Scene comparison data
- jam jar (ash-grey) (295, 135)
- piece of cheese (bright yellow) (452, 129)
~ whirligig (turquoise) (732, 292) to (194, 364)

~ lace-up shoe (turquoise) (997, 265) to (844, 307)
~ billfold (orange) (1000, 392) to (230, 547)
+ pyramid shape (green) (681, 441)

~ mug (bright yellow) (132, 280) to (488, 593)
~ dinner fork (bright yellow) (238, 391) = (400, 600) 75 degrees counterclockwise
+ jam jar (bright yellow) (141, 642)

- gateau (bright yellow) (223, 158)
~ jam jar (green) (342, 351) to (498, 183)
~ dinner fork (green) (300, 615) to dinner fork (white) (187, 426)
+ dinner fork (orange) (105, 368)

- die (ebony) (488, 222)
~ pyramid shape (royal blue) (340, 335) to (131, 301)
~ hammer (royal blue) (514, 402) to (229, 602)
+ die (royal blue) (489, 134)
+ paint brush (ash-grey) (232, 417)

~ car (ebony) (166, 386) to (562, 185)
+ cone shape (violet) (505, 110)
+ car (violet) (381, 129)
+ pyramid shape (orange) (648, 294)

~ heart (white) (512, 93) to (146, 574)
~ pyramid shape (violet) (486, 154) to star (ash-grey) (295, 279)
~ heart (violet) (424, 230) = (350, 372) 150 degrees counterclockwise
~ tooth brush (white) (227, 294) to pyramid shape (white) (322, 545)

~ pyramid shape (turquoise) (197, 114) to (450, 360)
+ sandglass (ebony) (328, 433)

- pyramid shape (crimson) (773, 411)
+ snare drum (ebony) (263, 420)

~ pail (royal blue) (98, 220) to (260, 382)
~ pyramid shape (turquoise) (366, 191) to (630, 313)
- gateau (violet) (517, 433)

Task to carry out -
Reproduce every line of the entries above, unchanged, from the very first one down to and including the line containing "(green) (681, 441)".

Solution to this task -
- jam jar (ash-grey) (295, 135)
- piece of cheese (bright yellow) (452, 129)
~ whirligig (turquoise) (732, 292) to (194, 364)

~ lace-up shoe (turquoise) (997, 265) to (844, 307)
~ billfold (orange) (1000, 392) to (230, 547)
+ pyramid shape (green) (681, 441)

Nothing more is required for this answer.